Source records:
☆ ☆ ☆ ☆

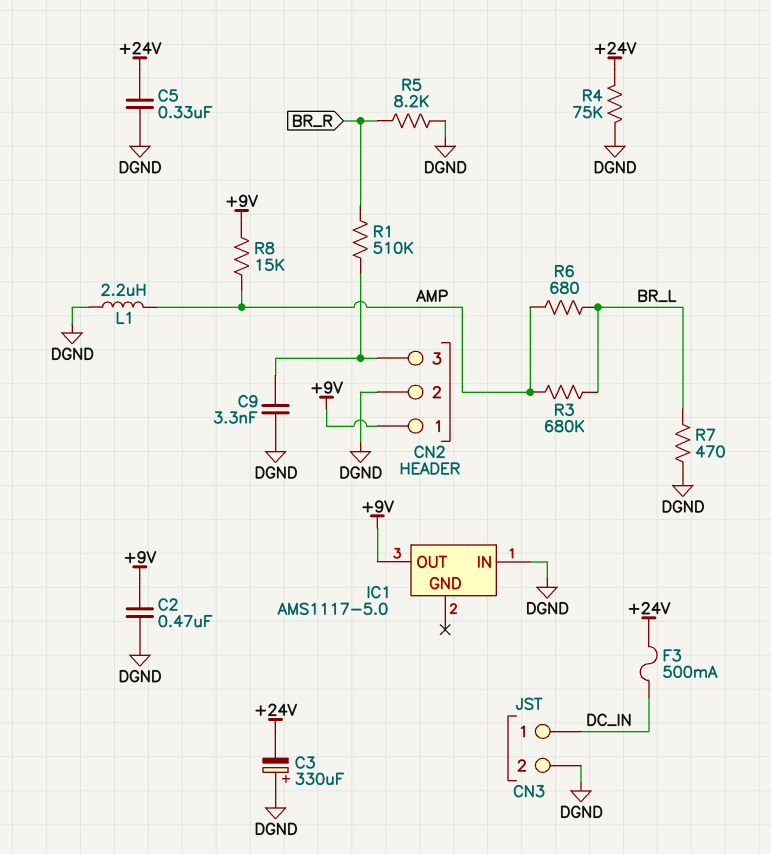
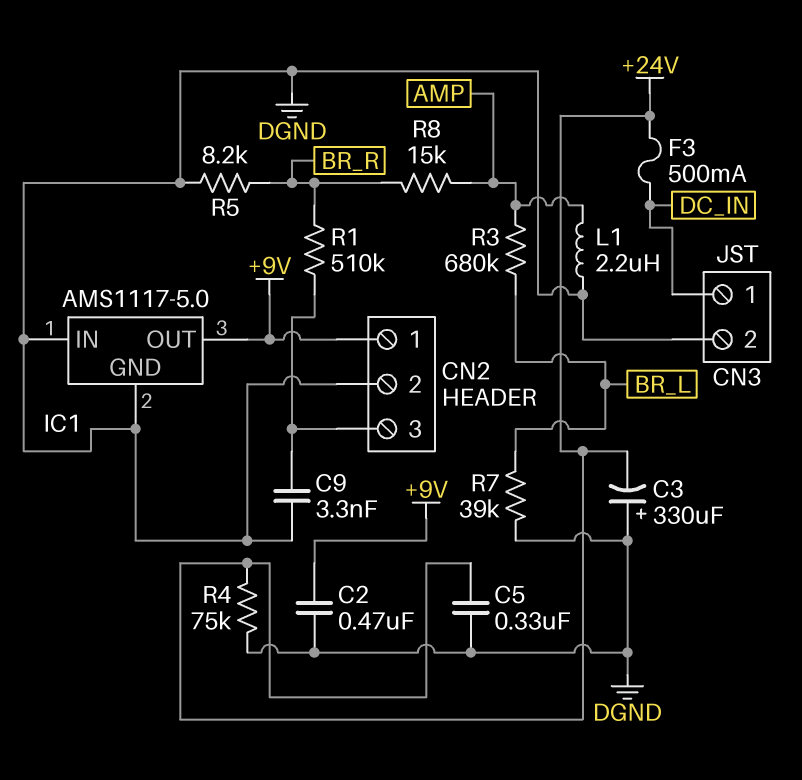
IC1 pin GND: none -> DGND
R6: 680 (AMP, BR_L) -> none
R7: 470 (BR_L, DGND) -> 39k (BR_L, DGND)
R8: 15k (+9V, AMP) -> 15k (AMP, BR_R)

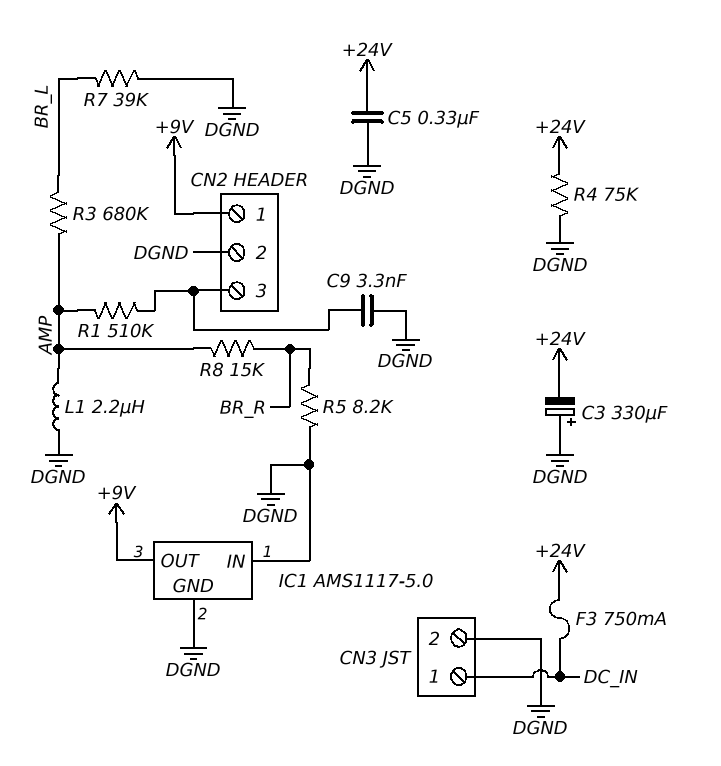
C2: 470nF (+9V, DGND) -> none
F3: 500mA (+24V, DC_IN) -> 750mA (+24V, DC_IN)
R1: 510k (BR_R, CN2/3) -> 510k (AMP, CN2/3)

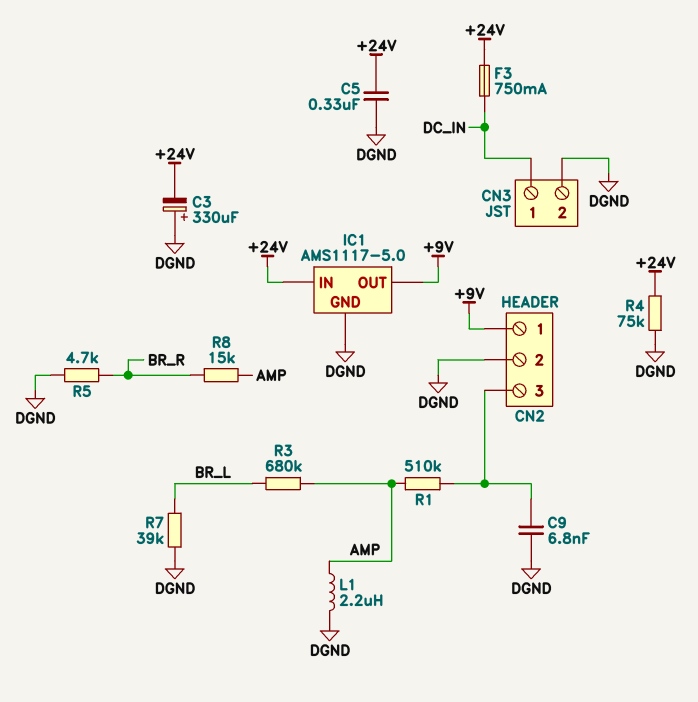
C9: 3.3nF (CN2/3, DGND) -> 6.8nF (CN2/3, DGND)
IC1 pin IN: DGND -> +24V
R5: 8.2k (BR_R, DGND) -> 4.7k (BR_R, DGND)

☆ ☆ ☆ ☆

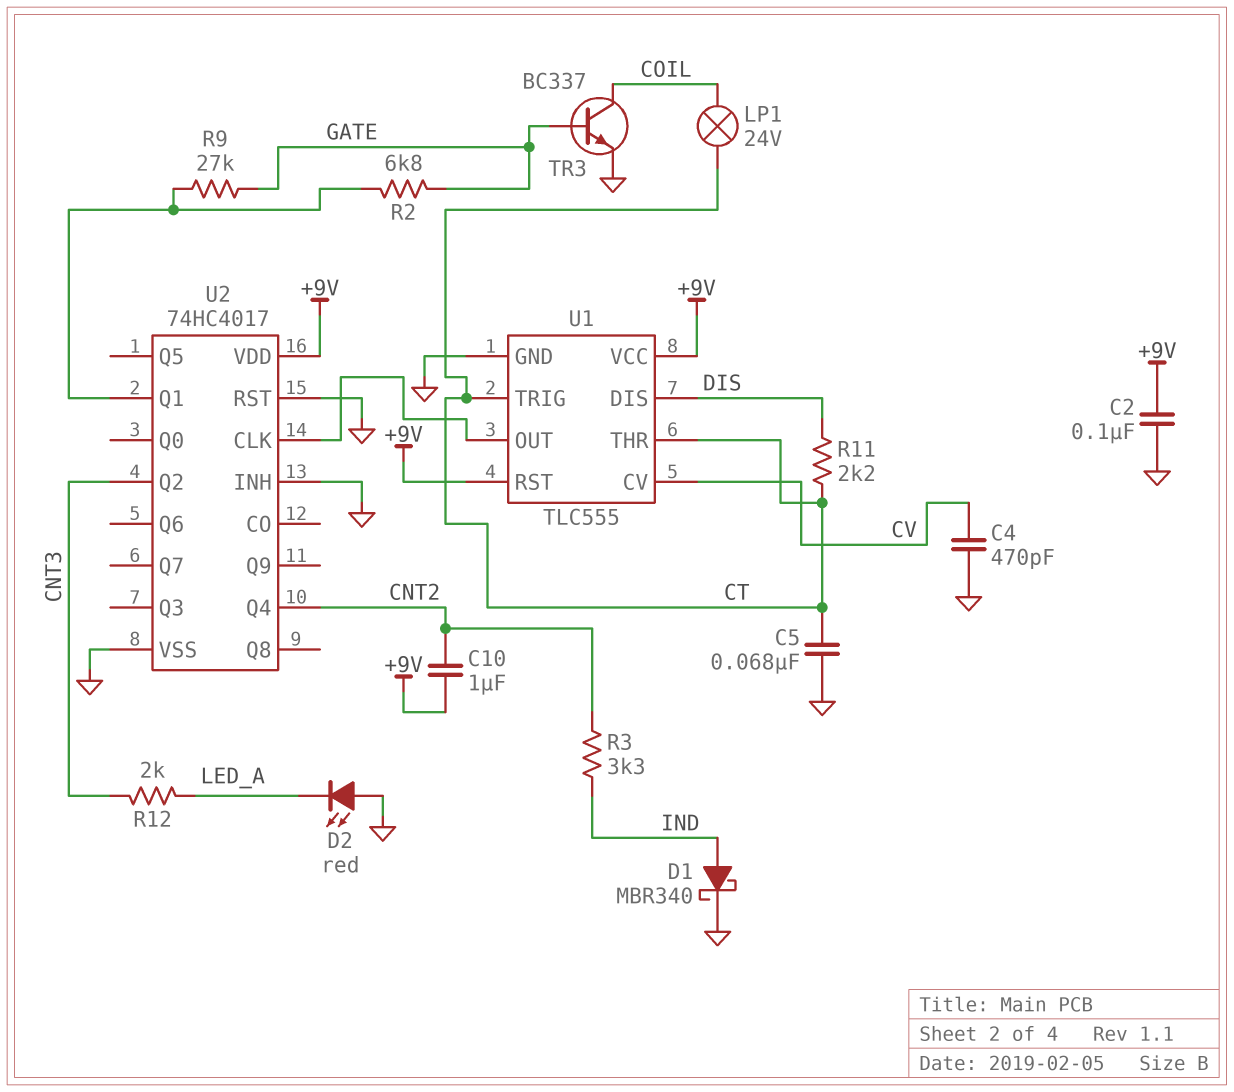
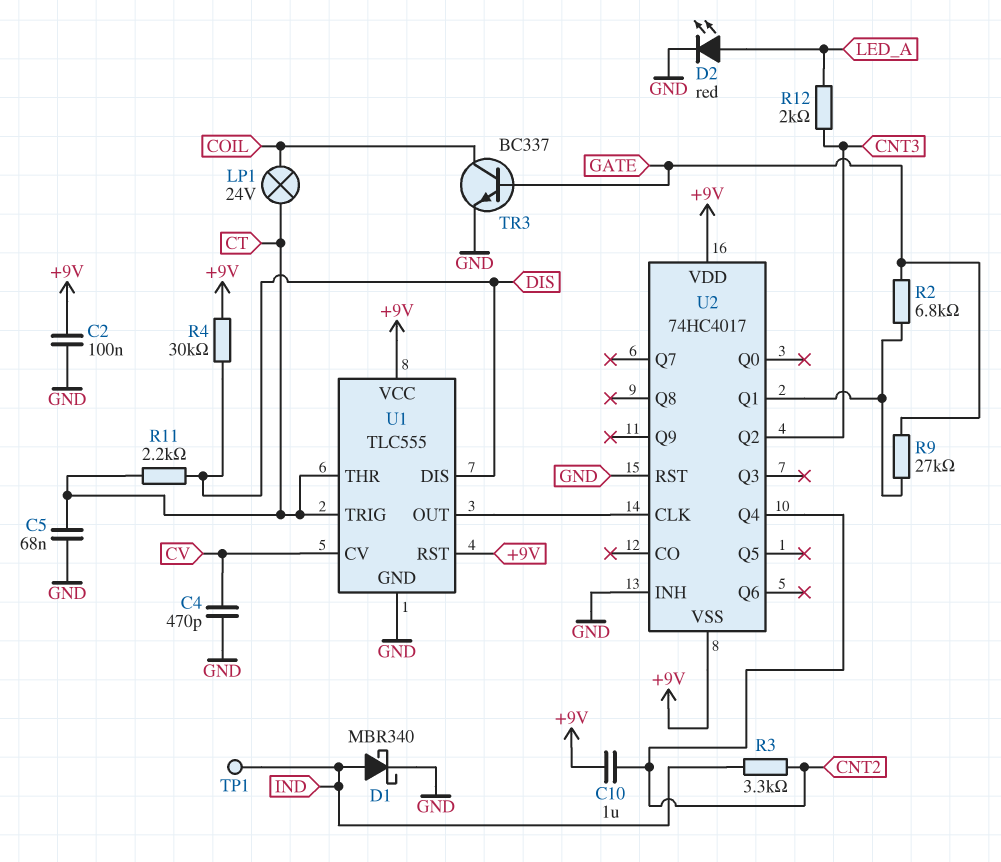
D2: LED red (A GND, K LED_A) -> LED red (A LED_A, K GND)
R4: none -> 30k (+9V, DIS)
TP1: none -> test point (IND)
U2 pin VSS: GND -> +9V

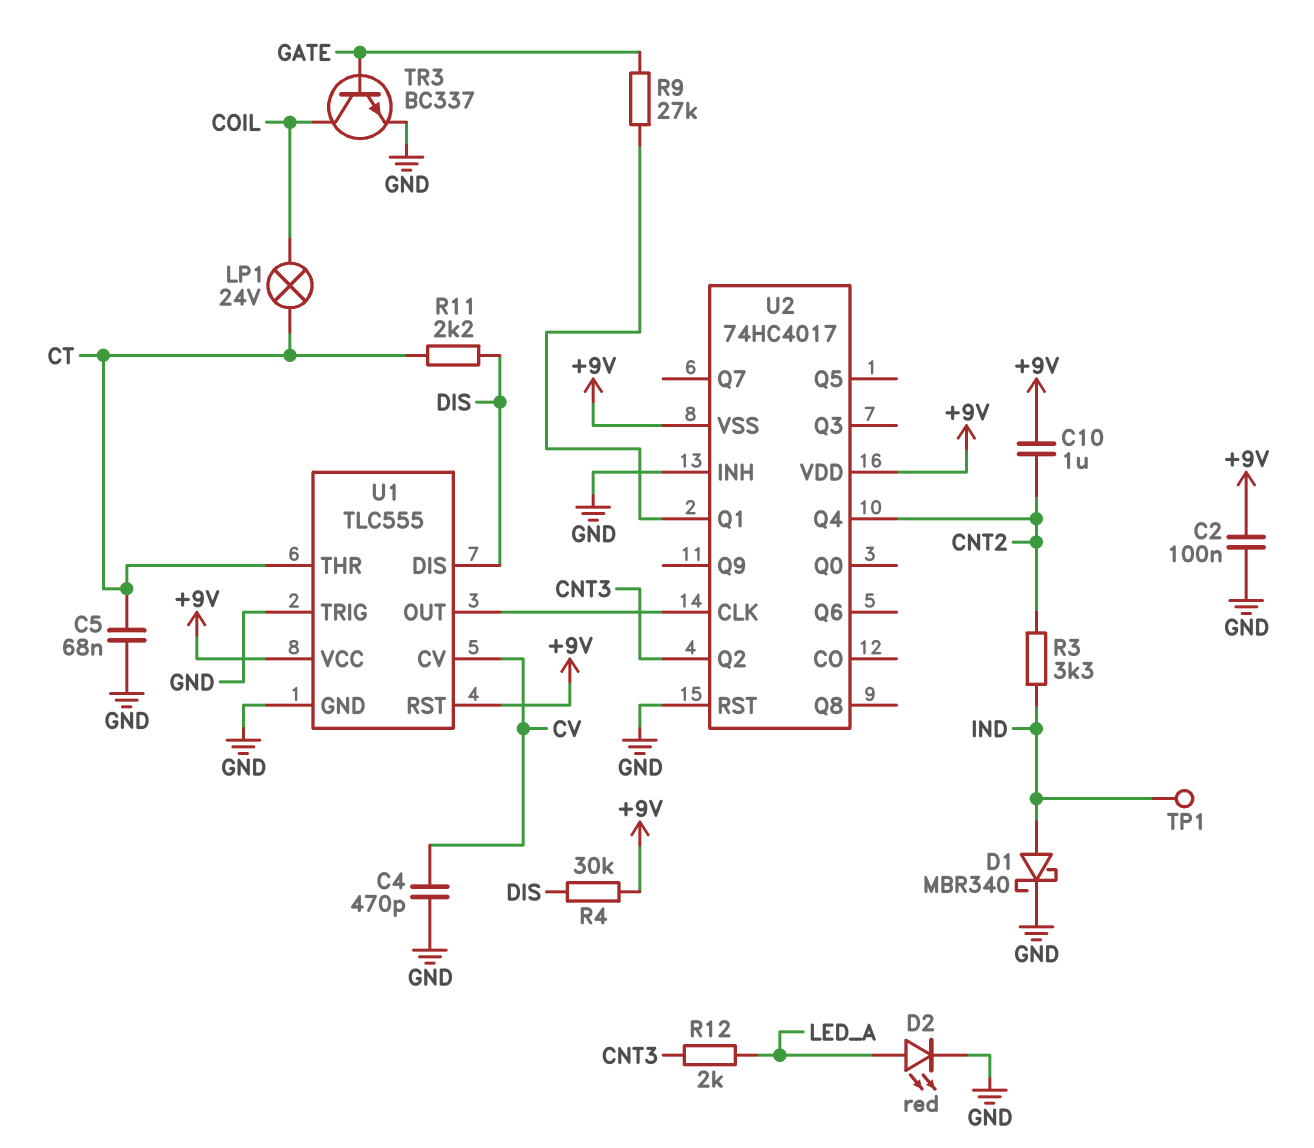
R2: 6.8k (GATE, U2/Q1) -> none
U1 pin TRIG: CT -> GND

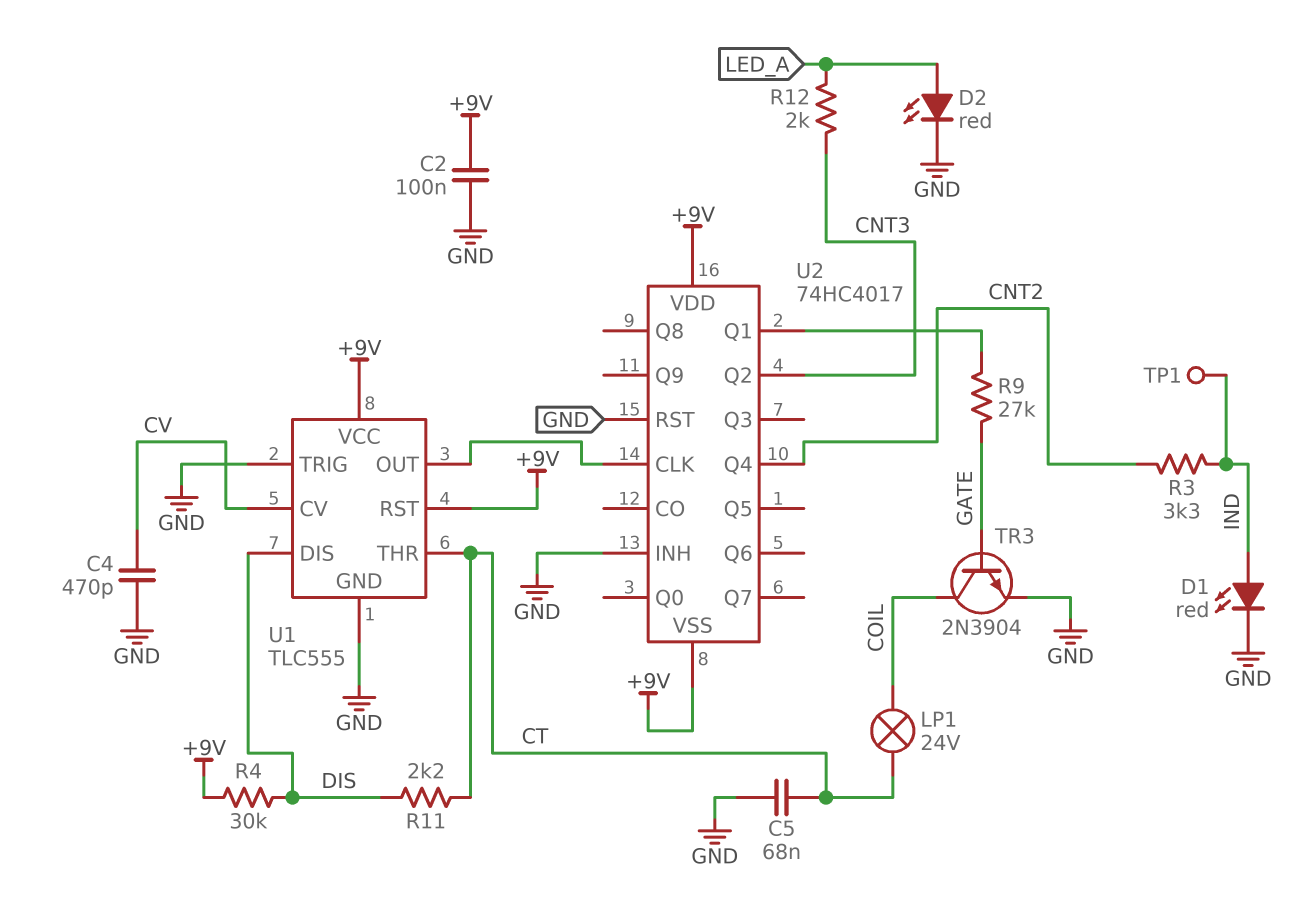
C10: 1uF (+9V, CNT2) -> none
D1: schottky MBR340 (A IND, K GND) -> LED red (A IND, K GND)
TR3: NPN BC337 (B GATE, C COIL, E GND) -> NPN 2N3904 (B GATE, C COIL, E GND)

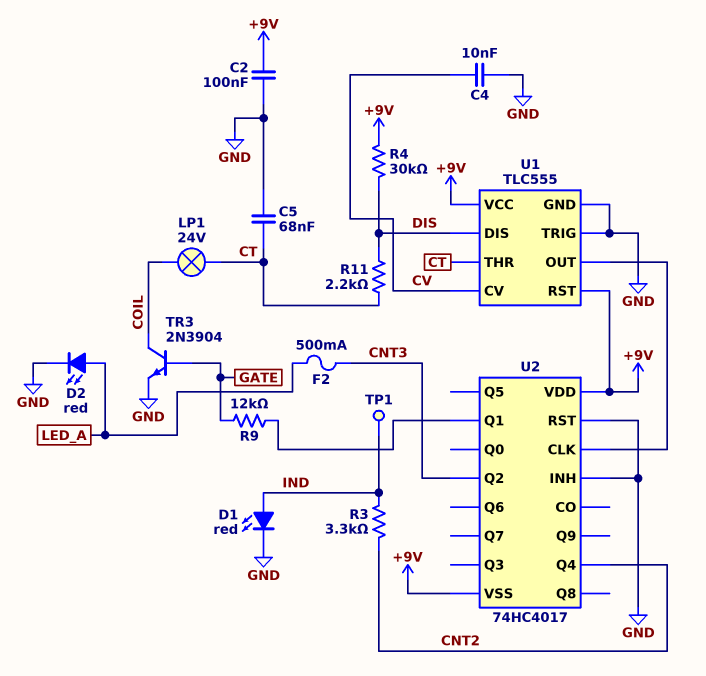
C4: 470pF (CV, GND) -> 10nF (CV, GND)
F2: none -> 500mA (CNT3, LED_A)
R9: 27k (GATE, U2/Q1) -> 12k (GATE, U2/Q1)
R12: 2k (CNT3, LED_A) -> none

☆ ☆ ☆ ☆

## Work required
The required answer is each line of the data in which the word "DGND" appears.

## Response to this exercise
IC1 pin GND: none -> DGND
R7: 470 (BR_L, DGND) -> 39k (BR_L, DGND)
C2: 470nF (+9V, DGND) -> none
C9: 3.3nF (CN2/3, DGND) -> 6.8nF (CN2/3, DGND)
IC1 pin IN: DGND -> +24V
R5: 8.2k (BR_R, DGND) -> 4.7k (BR_R, DGND)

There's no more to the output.